= Work item =
Each entry should be printed exactly, with its images omitted.

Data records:
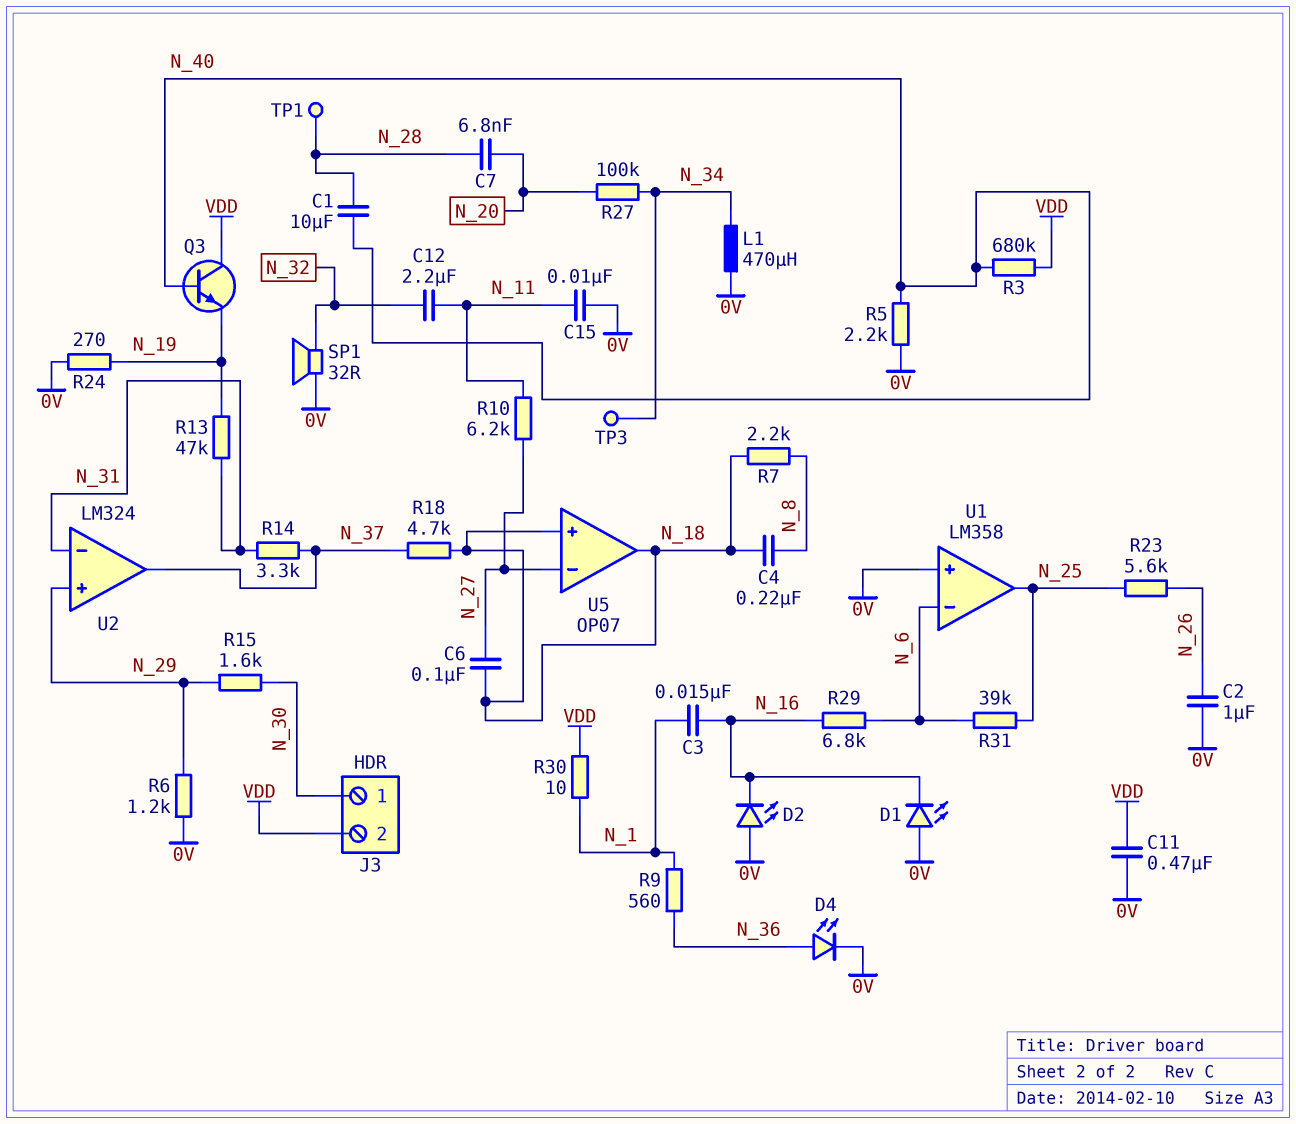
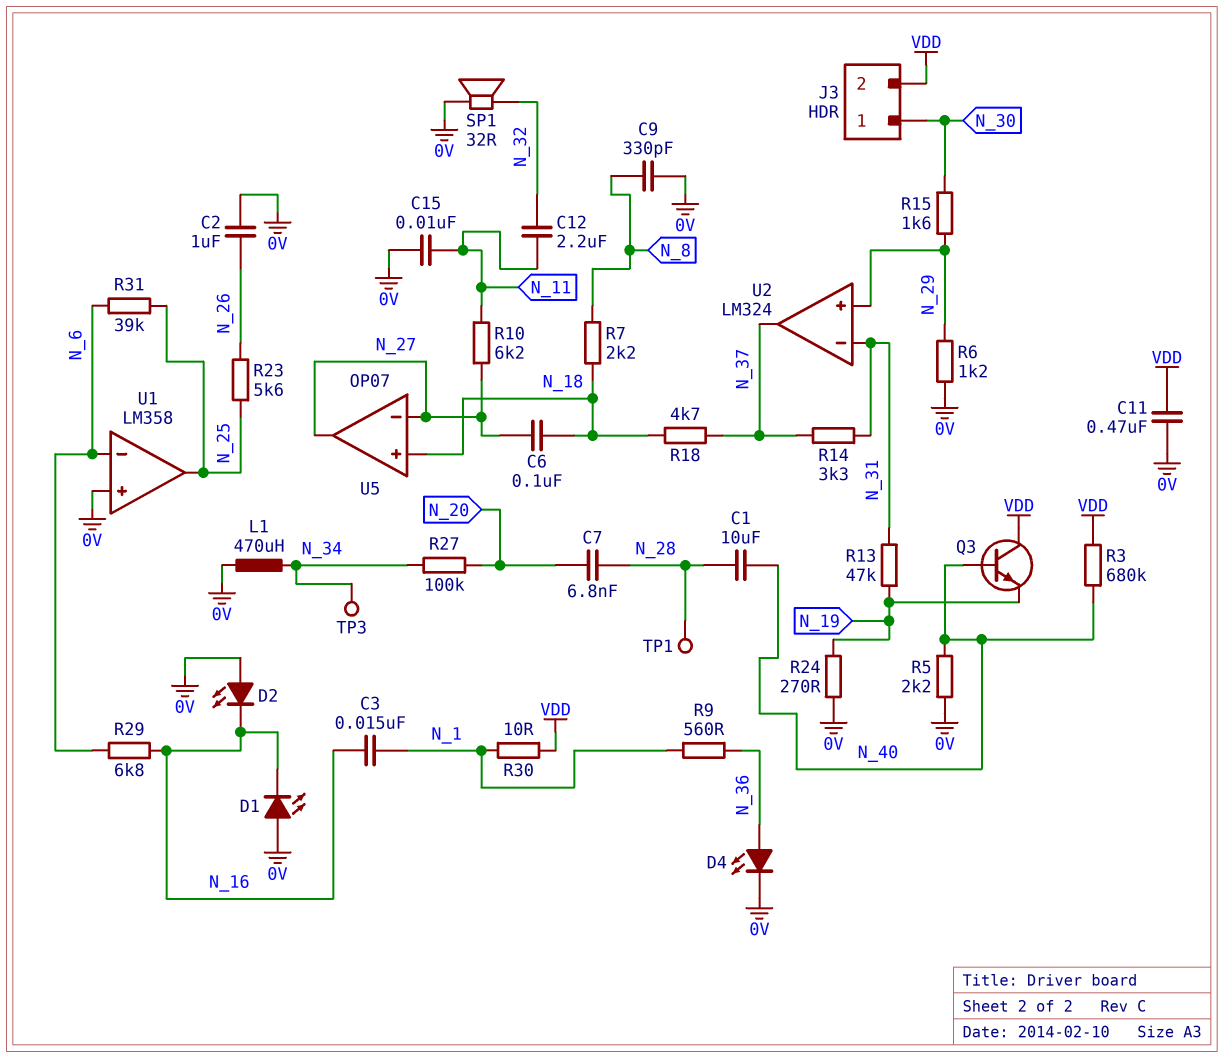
C4: 220nF (N_8, N_18) -> none
C9: none -> 330pF (0V, N_8)
U5 pin out: N_18 -> N_27

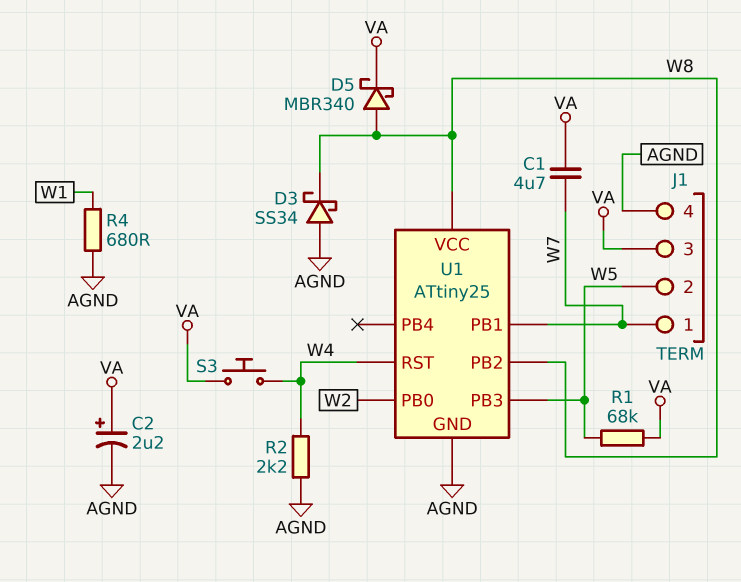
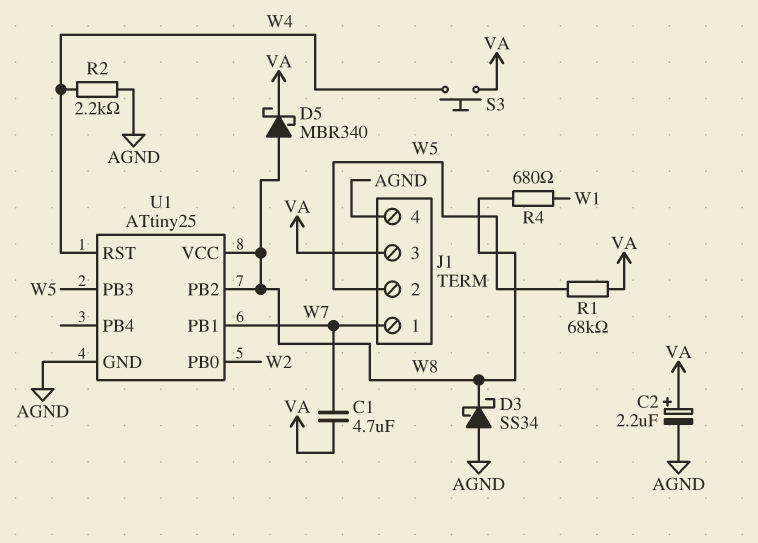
R4: 680 (AGND, W1) -> 680 (W1, W8)

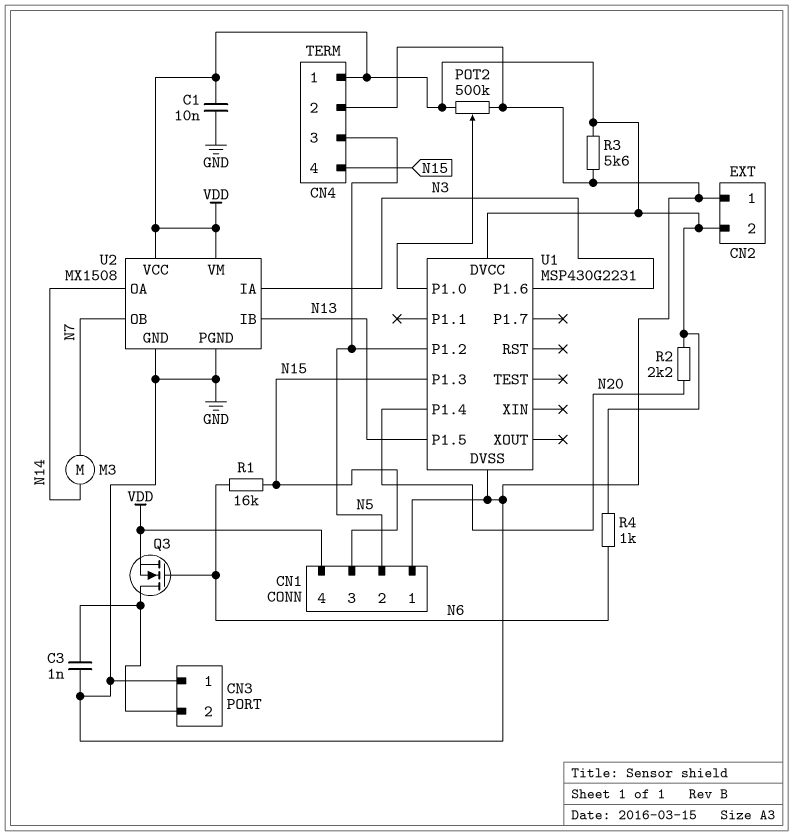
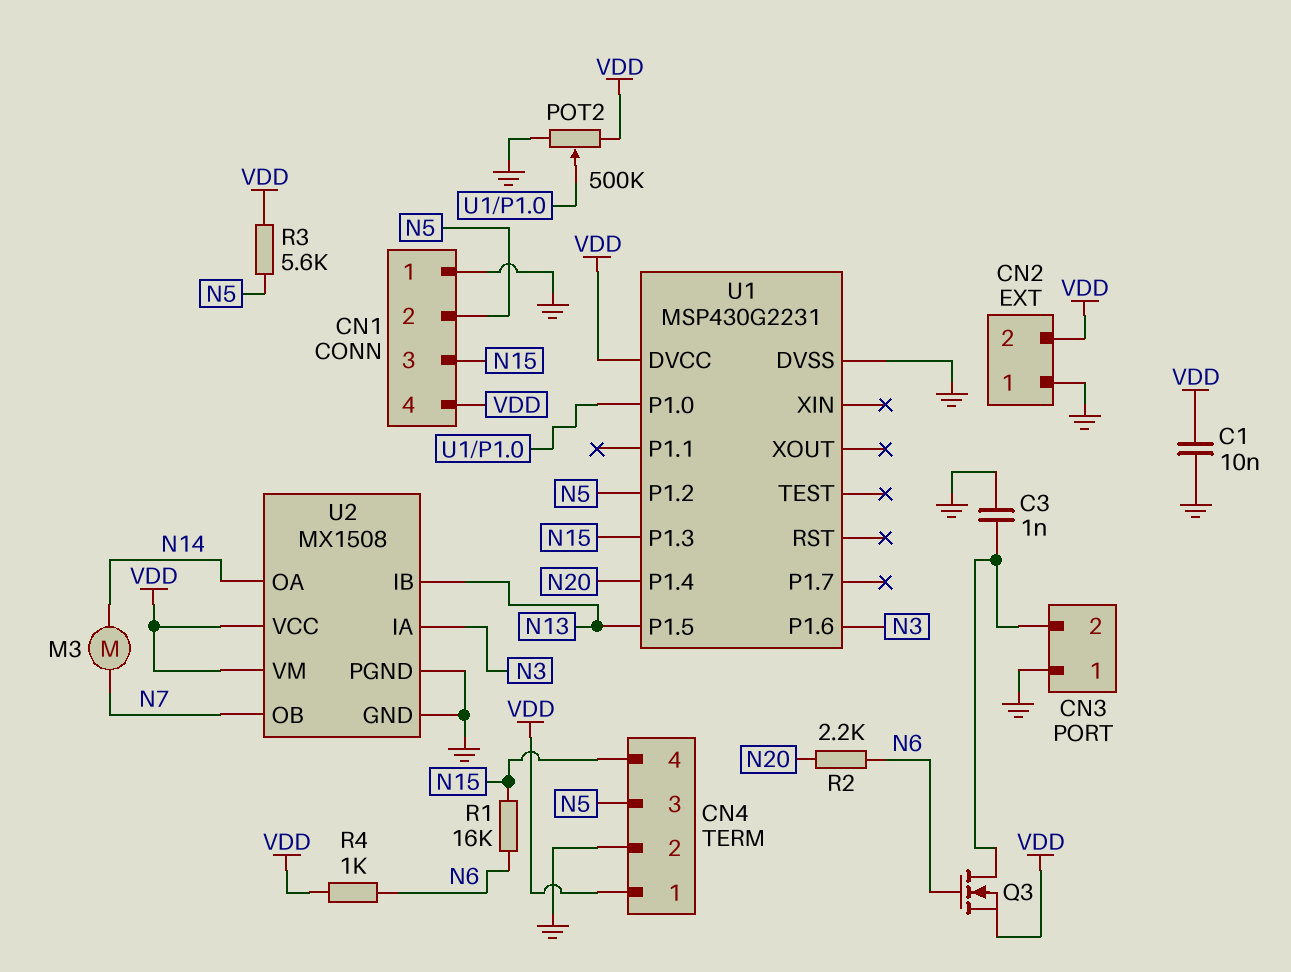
R2: 2.2k (N20, VDD) -> 2.2k (N6, N20)
R3: 5.6k (GND, VDD) -> 5.6k (N5, VDD)

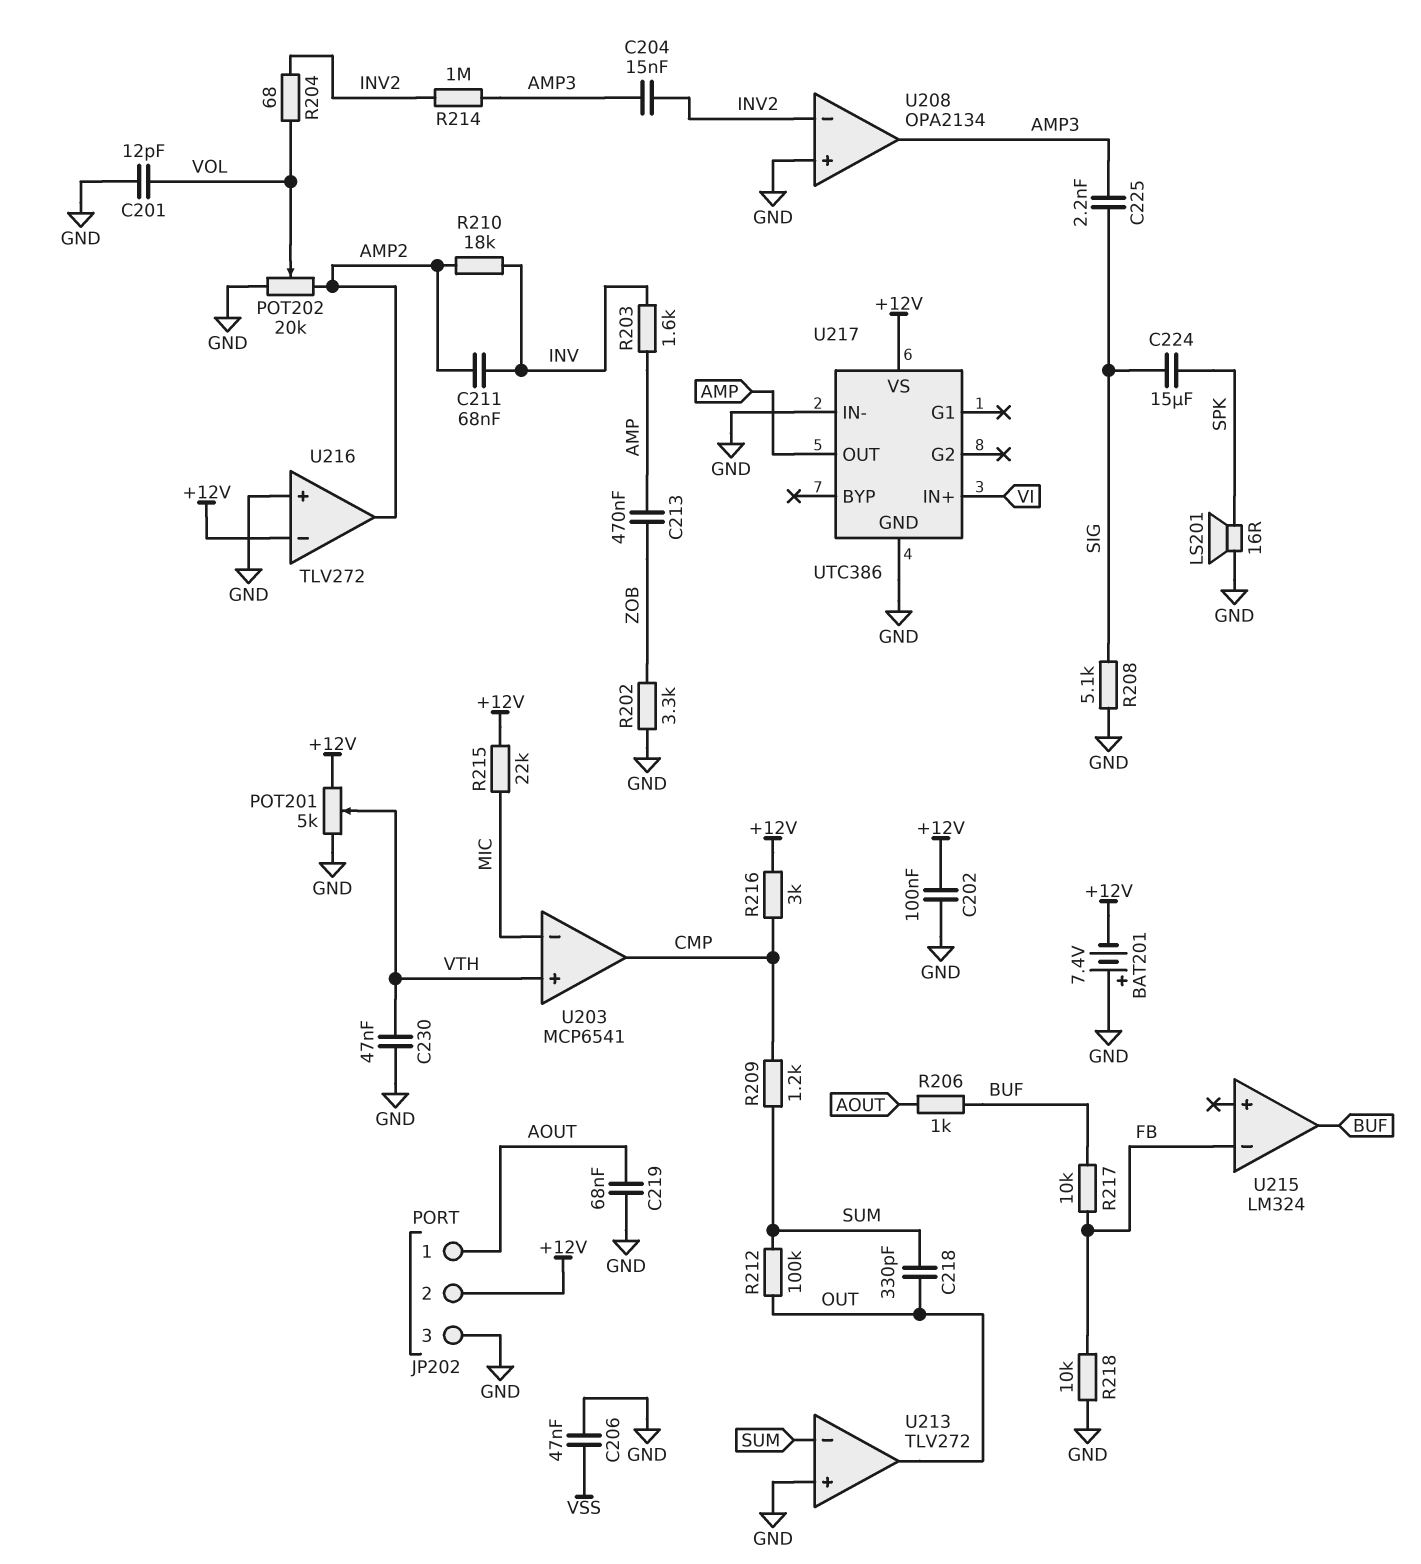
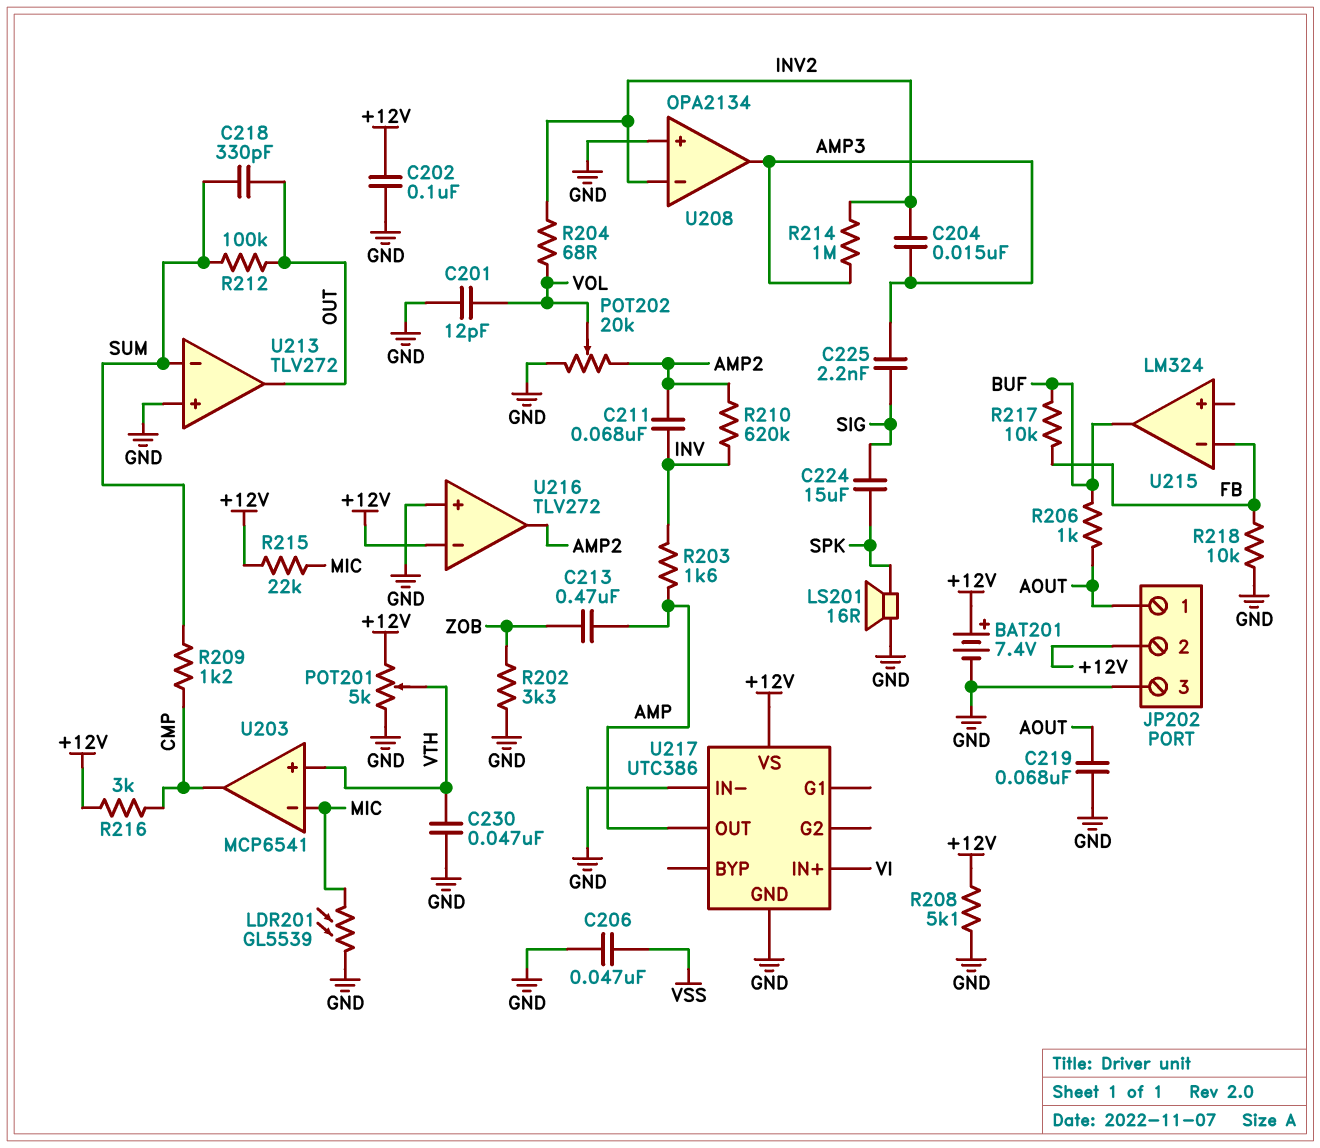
BAT201: 7.4V (plus GND, minus +12V) -> 7.4V (plus +12V, minus GND)
LDR201: none -> GL5539 (GND, MIC)
R208: 5.1k (GND, SIG) -> 5.1k (+12V, GND)
R210: 18k (AMP2, INV) -> 620k (AMP2, INV)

= Exercise result =
C4: 220nF (N_8, N_18) -> none
C9: none -> 330pF (0V, N_8)
U5 pin out: N_18 -> N_27

R4: 680 (AGND, W1) -> 680 (W1, W8)

R2: 2.2k (N20, VDD) -> 2.2k (N6, N20)
R3: 5.6k (GND, VDD) -> 5.6k (N5, VDD)

BAT201: 7.4V (plus GND, minus +12V) -> 7.4V (plus +12V, minus GND)
LDR201: none -> GL5539 (GND, MIC)
R208: 5.1k (GND, SIG) -> 5.1k (+12V, GND)
R210: 18k (AMP2, INV) -> 620k (AMP2, INV)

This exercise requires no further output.